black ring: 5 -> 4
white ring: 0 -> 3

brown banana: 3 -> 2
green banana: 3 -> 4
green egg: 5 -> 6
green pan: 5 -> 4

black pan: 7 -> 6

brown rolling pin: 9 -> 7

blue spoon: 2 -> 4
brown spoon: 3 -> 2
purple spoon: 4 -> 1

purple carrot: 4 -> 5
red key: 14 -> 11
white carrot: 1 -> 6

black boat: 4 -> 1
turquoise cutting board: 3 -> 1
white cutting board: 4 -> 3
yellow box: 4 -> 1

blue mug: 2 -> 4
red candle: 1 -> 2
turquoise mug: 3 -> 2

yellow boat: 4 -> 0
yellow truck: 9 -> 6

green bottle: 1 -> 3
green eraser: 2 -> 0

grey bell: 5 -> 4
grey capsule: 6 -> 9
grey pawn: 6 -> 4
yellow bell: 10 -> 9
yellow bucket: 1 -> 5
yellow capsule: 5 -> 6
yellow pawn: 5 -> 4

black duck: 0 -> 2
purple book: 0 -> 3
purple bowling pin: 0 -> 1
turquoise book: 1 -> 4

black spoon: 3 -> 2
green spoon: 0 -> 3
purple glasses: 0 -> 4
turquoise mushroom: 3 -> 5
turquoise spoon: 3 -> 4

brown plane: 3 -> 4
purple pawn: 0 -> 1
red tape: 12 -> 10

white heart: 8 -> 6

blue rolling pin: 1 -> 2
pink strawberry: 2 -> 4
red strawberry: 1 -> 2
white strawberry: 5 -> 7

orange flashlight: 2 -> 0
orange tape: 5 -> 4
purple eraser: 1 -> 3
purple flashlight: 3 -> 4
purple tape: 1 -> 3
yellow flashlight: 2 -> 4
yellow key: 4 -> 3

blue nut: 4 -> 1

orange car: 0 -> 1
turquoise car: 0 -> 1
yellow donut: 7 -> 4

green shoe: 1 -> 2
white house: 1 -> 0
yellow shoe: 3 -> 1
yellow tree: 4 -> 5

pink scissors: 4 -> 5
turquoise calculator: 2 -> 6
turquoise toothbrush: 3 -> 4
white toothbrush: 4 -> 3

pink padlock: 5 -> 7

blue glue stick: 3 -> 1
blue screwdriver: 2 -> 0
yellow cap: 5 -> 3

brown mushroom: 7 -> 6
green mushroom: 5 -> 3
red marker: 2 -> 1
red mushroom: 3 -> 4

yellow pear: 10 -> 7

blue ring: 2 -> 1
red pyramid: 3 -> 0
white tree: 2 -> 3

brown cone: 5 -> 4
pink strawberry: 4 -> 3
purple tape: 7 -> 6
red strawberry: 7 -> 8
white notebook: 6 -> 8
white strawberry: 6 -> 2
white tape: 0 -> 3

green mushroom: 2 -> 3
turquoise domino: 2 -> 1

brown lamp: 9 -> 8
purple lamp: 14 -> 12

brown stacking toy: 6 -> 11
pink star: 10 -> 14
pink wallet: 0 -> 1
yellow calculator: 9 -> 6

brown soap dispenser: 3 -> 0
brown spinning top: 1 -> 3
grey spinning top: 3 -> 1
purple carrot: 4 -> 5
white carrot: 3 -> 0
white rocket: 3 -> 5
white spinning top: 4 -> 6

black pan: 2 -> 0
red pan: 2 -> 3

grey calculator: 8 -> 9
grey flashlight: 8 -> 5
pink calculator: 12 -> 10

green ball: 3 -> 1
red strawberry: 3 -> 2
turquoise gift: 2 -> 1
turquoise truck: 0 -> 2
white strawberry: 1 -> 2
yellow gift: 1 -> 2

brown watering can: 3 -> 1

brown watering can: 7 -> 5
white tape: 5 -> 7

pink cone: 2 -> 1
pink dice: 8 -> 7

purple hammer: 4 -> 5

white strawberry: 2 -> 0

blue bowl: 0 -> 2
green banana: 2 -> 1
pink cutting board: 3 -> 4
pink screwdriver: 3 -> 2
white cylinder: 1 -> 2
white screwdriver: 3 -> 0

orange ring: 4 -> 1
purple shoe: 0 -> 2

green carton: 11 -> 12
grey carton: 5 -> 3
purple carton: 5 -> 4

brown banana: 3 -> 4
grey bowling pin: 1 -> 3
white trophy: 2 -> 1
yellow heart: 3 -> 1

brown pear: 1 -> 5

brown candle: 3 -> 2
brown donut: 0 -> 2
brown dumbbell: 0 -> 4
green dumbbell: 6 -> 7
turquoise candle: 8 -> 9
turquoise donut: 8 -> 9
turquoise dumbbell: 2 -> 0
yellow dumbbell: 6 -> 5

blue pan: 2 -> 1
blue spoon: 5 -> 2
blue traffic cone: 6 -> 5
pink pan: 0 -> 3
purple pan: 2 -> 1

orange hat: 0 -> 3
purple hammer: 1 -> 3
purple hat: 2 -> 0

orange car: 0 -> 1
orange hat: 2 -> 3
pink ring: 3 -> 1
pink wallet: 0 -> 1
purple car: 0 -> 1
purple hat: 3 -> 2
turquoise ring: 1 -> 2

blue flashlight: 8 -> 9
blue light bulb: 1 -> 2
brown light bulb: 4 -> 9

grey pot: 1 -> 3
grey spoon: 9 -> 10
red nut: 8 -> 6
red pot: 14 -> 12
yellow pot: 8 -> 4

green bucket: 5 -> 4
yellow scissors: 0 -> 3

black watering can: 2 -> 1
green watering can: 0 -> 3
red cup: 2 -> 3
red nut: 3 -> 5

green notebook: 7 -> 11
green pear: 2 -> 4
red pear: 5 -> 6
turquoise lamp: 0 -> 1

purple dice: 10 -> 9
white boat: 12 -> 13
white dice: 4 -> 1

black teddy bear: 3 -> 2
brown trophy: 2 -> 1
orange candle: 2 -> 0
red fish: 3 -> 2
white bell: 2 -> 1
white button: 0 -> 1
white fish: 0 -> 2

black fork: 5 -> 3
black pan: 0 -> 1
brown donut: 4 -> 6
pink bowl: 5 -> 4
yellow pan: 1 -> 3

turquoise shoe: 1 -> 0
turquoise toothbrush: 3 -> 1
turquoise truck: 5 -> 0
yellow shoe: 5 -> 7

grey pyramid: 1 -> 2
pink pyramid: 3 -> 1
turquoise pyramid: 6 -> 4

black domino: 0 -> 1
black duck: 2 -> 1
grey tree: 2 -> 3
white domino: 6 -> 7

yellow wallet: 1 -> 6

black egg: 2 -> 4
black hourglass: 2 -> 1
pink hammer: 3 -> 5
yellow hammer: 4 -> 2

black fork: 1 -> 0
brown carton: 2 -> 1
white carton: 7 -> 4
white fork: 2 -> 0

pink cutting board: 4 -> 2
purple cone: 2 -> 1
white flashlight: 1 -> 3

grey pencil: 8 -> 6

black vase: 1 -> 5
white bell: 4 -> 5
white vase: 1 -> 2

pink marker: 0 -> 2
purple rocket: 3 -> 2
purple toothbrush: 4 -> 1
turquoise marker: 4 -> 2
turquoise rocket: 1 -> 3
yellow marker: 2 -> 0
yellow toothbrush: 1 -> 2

- Task description:
Every record in the listing above should be reproduced exactly.

- Task solution:
black ring: 5 -> 4
white ring: 0 -> 3

brown banana: 3 -> 2
green banana: 3 -> 4
green egg: 5 -> 6
green pan: 5 -> 4

black pan: 7 -> 6

brown rolling pin: 9 -> 7

blue spoon: 2 -> 4
brown spoon: 3 -> 2
purple spoon: 4 -> 1

purple carrot: 4 -> 5
red key: 14 -> 11
white carrot: 1 -> 6

black boat: 4 -> 1
turquoise cutting board: 3 -> 1
white cutting board: 4 -> 3
yellow box: 4 -> 1

blue mug: 2 -> 4
red candle: 1 -> 2
turquoise mug: 3 -> 2

yellow boat: 4 -> 0
yellow truck: 9 -> 6

green bottle: 1 -> 3
green eraser: 2 -> 0

grey bell: 5 -> 4
grey capsule: 6 -> 9
grey pawn: 6 -> 4
yellow bell: 10 -> 9
yellow bucket: 1 -> 5
yellow capsule: 5 -> 6
yellow pawn: 5 -> 4

black duck: 0 -> 2
purple book: 0 -> 3
purple bowling pin: 0 -> 1
turquoise book: 1 -> 4

black spoon: 3 -> 2
green spoon: 0 -> 3
purple glasses: 0 -> 4
turquoise mushroom: 3 -> 5
turquoise spoon: 3 -> 4

brown plane: 3 -> 4
purple pawn: 0 -> 1
red tape: 12 -> 10

white heart: 8 -> 6

blue rolling pin: 1 -> 2
pink strawberry: 2 -> 4
red strawberry: 1 -> 2
white strawberry: 5 -> 7

orange flashlight: 2 -> 0
orange tape: 5 -> 4
purple eraser: 1 -> 3
purple flashlight: 3 -> 4
purple tape: 1 -> 3
yellow flashlight: 2 -> 4
yellow key: 4 -> 3

blue nut: 4 -> 1

orange car: 0 -> 1
turquoise car: 0 -> 1
yellow donut: 7 -> 4

green shoe: 1 -> 2
white house: 1 -> 0
yellow shoe: 3 -> 1
yellow tree: 4 -> 5

pink scissors: 4 -> 5
turquoise calculator: 2 -> 6
turquoise toothbrush: 3 -> 4
white toothbrush: 4 -> 3

pink padlock: 5 -> 7

blue glue stick: 3 -> 1
blue screwdriver: 2 -> 0
yellow cap: 5 -> 3

brown mushroom: 7 -> 6
green mushroom: 5 -> 3
red marker: 2 -> 1
red mushroom: 3 -> 4

yellow pear: 10 -> 7

blue ring: 2 -> 1
red pyramid: 3 -> 0
white tree: 2 -> 3

brown cone: 5 -> 4
pink strawberry: 4 -> 3
purple tape: 7 -> 6
red strawberry: 7 -> 8
white notebook: 6 -> 8
white strawberry: 6 -> 2
white tape: 0 -> 3

green mushroom: 2 -> 3
turquoise domino: 2 -> 1

brown lamp: 9 -> 8
purple lamp: 14 -> 12

brown stacking toy: 6 -> 11
pink star: 10 -> 14
pink wallet: 0 -> 1
yellow calculator: 9 -> 6

brown soap dispenser: 3 -> 0
brown spinning top: 1 -> 3
grey spinning top: 3 -> 1
purple carrot: 4 -> 5
white carrot: 3 -> 0
white rocket: 3 -> 5
white spinning top: 4 -> 6

black pan: 2 -> 0
red pan: 2 -> 3

grey calculator: 8 -> 9
grey flashlight: 8 -> 5
pink calculator: 12 -> 10

green ball: 3 -> 1
red strawberry: 3 -> 2
turquoise gift: 2 -> 1
turquoise truck: 0 -> 2
white strawberry: 1 -> 2
yellow gift: 1 -> 2

brown watering can: 3 -> 1

brown watering can: 7 -> 5
white tape: 5 -> 7

pink cone: 2 -> 1
pink dice: 8 -> 7

purple hammer: 4 -> 5

white strawberry: 2 -> 0

blue bowl: 0 -> 2
green banana: 2 -> 1
pink cutting board: 3 -> 4
pink screwdriver: 3 -> 2
white cylinder: 1 -> 2
white screwdriver: 3 -> 0

orange ring: 4 -> 1
purple shoe: 0 -> 2

green carton: 11 -> 12
grey carton: 5 -> 3
purple carton: 5 -> 4

brown banana: 3 -> 4
grey bowling pin: 1 -> 3
white trophy: 2 -> 1
yellow heart: 3 -> 1

brown pear: 1 -> 5

brown candle: 3 -> 2
brown donut: 0 -> 2
brown dumbbell: 0 -> 4
green dumbbell: 6 -> 7
turquoise candle: 8 -> 9
turquoise donut: 8 -> 9
turquoise dumbbell: 2 -> 0
yellow dumbbell: 6 -> 5

blue pan: 2 -> 1
blue spoon: 5 -> 2
blue traffic cone: 6 -> 5
pink pan: 0 -> 3
purple pan: 2 -> 1

orange hat: 0 -> 3
purple hammer: 1 -> 3
purple hat: 2 -> 0

orange car: 0 -> 1
orange hat: 2 -> 3
pink ring: 3 -> 1
pink wallet: 0 -> 1
purple car: 0 -> 1
purple hat: 3 -> 2
turquoise ring: 1 -> 2

blue flashlight: 8 -> 9
blue light bulb: 1 -> 2
brown light bulb: 4 -> 9

grey pot: 1 -> 3
grey spoon: 9 -> 10
red nut: 8 -> 6
red pot: 14 -> 12
yellow pot: 8 -> 4

green bucket: 5 -> 4
yellow scissors: 0 -> 3

black watering can: 2 -> 1
green watering can: 0 -> 3
red cup: 2 -> 3
red nut: 3 -> 5

green notebook: 7 -> 11
green pear: 2 -> 4
red pear: 5 -> 6
turquoise lamp: 0 -> 1

purple dice: 10 -> 9
white boat: 12 -> 13
white dice: 4 -> 1

black teddy bear: 3 -> 2
brown trophy: 2 -> 1
orange candle: 2 -> 0
red fish: 3 -> 2
white bell: 2 -> 1
white button: 0 -> 1
white fish: 0 -> 2

black fork: 5 -> 3
black pan: 0 -> 1
brown donut: 4 -> 6
pink bowl: 5 -> 4
yellow pan: 1 -> 3

turquoise shoe: 1 -> 0
turquoise toothbrush: 3 -> 1
turquoise truck: 5 -> 0
yellow shoe: 5 -> 7

grey pyramid: 1 -> 2
pink pyramid: 3 -> 1
turquoise pyramid: 6 -> 4

black domino: 0 -> 1
black duck: 2 -> 1
grey tree: 2 -> 3
white domino: 6 -> 7

yellow wallet: 1 -> 6

black egg: 2 -> 4
black hourglass: 2 -> 1
pink hammer: 3 -> 5
yellow hammer: 4 -> 2

black fork: 1 -> 0
brown carton: 2 -> 1
white carton: 7 -> 4
white fork: 2 -> 0

pink cutting board: 4 -> 2
purple cone: 2 -> 1
white flashlight: 1 -> 3

grey pencil: 8 -> 6

black vase: 1 -> 5
white bell: 4 -> 5
white vase: 1 -> 2

pink marker: 0 -> 2
purple rocket: 3 -> 2
purple toothbrush: 4 -> 1
turquoise marker: 4 -> 2
turquoise rocket: 1 -> 3
yellow marker: 2 -> 0
yellow toothbrush: 1 -> 2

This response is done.